▶ _WHAT THIS TASK INVOLVES_
From the data that follows, copy every line holding the string "NAND".
BEGIN MATERIALS PROVIDED
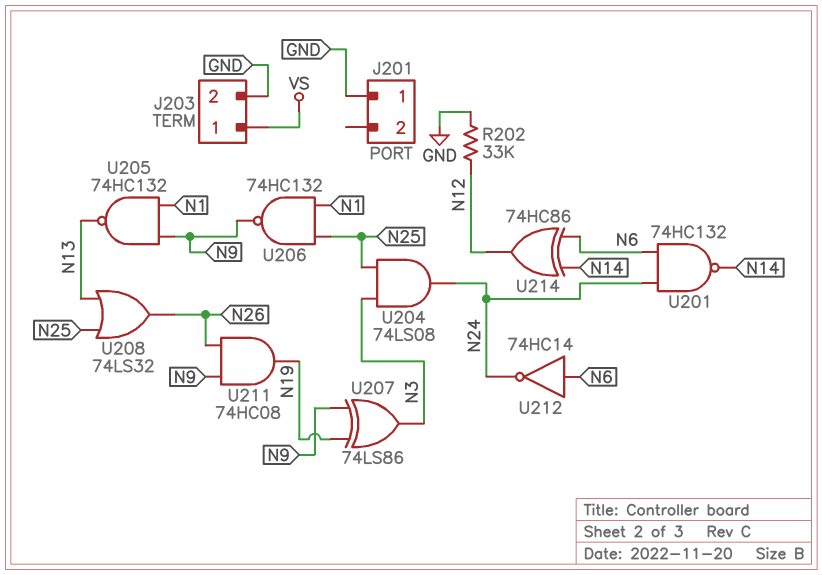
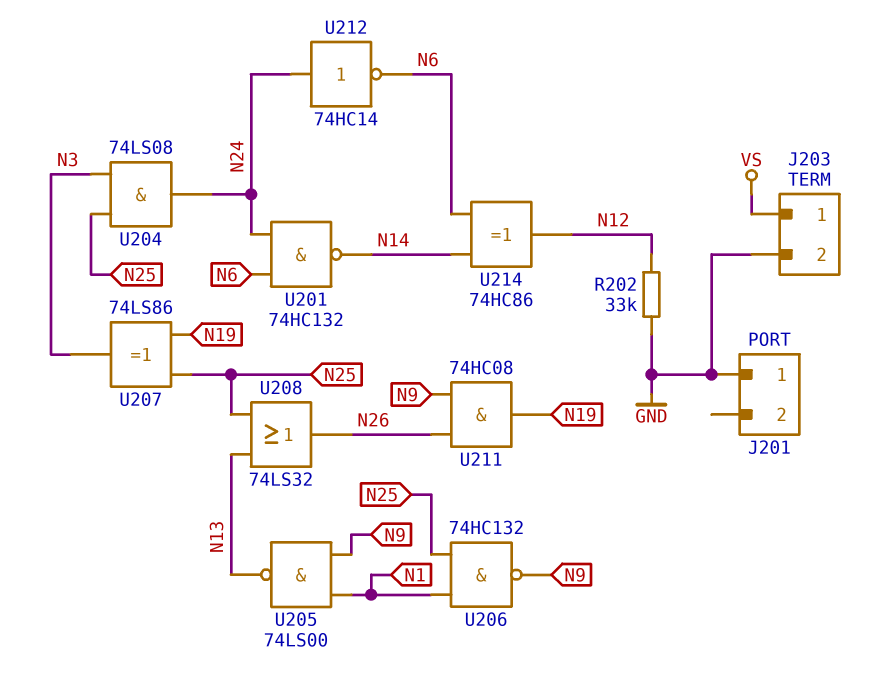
U205: NAND 74HC132 (in N1, in N9, out N13) -> NAND 74LS00 (in N1, in N9, out N13)
U207: XOR 74LS86 (in N9, in N19, out N3) -> XOR 74LS86 (in N19, in N25, out N3)
U212: NOT 74HC14 (in N6, out N24) -> NOT 74HC14 (in N24, out N6)

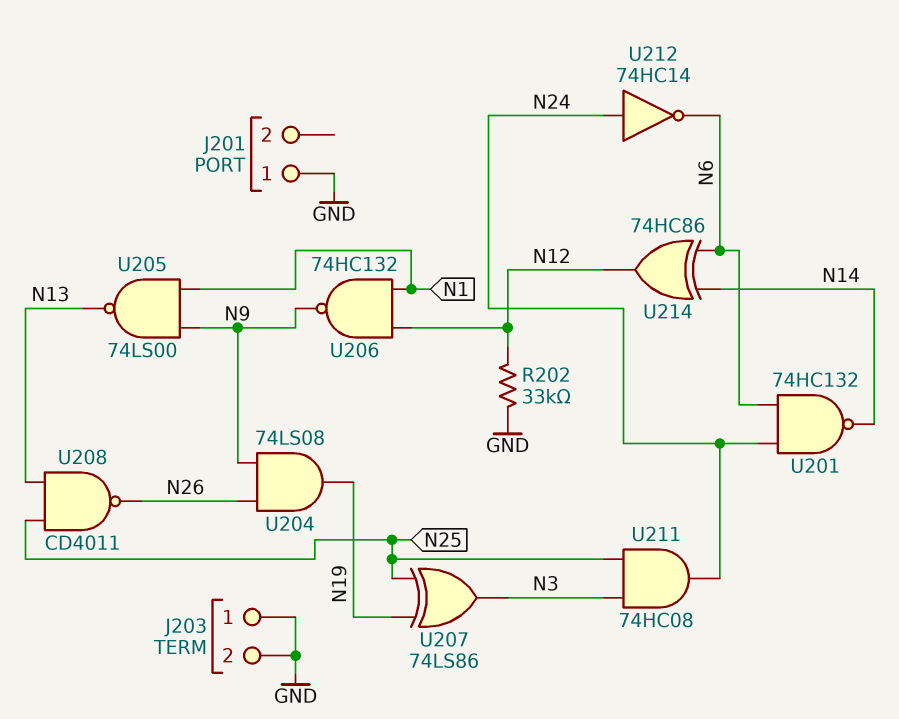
J203 pin 1: VS -> GND
U204: AND 74LS08 (in N3, in N25, out N24) -> AND 74LS08 (in N9, in N26, out N19)
U206: NAND 74HC132 (in N1, in N25, out N9) -> NAND 74HC132 (in N1, in N12, out N9)
U208: OR 74LS32 (in N13, in N25, out N26) -> NAND CD4011 (in N13, in N25, out N26)
U211: AND 74HC08 (in N9, in N26, out N19) -> AND 74HC08 (in N3, in N25, out N24)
END MATERIALS PROVIDED
▶ _RESULT_
U205: NAND 74HC132 (in N1, in N9, out N13) -> NAND 74LS00 (in N1, in N9, out N13)
U206: NAND 74HC132 (in N1, in N25, out N9) -> NAND 74HC132 (in N1, in N12, out N9)
U208: OR 74LS32 (in N13, in N25, out N26) -> NAND CD4011 (in N13, in N25, out N26)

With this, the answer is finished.